___ Extracted data

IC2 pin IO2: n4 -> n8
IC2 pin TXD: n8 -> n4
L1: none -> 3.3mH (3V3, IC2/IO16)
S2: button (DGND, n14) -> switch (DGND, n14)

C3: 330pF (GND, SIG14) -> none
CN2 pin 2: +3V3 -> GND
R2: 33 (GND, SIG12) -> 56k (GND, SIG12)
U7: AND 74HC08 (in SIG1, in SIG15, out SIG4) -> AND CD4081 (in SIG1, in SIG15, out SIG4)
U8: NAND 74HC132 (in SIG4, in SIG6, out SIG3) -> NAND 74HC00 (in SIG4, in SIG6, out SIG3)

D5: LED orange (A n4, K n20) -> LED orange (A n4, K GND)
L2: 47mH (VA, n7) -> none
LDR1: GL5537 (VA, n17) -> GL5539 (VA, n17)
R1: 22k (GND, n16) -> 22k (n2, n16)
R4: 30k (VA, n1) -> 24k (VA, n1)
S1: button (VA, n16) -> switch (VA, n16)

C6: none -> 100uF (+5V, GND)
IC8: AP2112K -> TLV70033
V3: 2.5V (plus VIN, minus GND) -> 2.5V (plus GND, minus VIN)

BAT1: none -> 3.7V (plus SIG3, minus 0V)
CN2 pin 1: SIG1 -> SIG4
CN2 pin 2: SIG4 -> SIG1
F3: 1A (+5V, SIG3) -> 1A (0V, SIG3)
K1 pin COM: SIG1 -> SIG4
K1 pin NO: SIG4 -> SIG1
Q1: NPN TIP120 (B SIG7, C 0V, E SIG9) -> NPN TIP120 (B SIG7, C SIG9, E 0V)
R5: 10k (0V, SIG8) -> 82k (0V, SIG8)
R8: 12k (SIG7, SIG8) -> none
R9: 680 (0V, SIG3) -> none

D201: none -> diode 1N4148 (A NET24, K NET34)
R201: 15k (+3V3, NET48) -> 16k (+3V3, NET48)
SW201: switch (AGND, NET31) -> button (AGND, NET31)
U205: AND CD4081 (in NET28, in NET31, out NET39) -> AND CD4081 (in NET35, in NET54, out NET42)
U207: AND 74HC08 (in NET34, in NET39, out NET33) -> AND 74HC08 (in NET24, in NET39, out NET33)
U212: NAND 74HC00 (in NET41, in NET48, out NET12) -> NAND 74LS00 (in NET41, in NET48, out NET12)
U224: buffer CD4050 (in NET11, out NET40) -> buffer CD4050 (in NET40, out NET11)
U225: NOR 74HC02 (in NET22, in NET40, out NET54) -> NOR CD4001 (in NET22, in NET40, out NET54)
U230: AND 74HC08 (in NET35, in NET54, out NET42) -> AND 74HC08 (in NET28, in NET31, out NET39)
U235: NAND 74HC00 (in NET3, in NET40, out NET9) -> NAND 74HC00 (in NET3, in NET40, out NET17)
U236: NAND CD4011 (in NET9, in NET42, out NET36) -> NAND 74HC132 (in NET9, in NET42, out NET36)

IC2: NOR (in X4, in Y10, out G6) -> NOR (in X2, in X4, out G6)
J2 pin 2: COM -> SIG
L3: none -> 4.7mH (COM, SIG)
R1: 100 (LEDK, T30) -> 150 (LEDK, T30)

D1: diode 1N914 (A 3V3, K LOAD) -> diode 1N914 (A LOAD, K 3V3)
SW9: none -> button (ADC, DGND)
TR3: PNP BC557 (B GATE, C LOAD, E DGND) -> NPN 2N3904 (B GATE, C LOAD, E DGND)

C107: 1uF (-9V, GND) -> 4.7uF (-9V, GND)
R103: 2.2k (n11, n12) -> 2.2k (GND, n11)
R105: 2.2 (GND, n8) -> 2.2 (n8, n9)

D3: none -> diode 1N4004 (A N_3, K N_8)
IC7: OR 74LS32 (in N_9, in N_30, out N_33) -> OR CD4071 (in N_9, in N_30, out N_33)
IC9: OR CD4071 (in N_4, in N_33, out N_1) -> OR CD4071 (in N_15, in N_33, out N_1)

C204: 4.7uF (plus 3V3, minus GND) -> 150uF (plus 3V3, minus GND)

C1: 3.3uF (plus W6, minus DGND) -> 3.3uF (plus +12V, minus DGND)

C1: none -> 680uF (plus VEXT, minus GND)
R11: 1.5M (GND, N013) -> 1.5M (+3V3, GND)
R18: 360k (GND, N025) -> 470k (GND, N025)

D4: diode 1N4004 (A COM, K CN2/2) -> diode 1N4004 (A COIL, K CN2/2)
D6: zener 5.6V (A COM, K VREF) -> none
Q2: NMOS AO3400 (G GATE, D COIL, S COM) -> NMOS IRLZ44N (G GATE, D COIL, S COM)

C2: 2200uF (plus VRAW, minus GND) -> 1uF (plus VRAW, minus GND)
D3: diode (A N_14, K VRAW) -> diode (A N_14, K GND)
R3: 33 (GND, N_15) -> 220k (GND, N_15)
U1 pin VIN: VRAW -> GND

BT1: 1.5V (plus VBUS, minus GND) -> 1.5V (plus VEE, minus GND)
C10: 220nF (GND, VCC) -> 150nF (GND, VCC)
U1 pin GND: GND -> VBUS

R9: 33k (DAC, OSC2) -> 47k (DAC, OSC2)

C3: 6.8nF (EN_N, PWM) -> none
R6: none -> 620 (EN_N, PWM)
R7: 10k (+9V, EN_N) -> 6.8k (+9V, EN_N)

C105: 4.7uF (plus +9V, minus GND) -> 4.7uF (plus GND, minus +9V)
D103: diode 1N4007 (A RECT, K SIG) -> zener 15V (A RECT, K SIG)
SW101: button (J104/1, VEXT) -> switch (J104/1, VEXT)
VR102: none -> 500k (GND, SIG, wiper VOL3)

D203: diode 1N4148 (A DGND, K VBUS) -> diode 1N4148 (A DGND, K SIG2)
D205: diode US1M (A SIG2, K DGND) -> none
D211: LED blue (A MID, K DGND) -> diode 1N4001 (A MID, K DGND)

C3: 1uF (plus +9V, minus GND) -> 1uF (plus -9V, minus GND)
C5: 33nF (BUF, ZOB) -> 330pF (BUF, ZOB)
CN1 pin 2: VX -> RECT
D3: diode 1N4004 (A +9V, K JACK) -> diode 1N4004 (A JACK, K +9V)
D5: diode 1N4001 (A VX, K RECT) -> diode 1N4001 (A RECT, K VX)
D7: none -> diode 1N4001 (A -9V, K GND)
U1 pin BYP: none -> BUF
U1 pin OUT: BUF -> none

______

• What is expected:
Throughout the material above, find each line with "VBUS" and return it.

• Exercise result:
BT1: 1.5V (plus VBUS, minus GND) -> 1.5V (plus VEE, minus GND)
U1 pin GND: GND -> VBUS
D203: diode 1N4148 (A DGND, K VBUS) -> diode 1N4148 (A DGND, K SIG2)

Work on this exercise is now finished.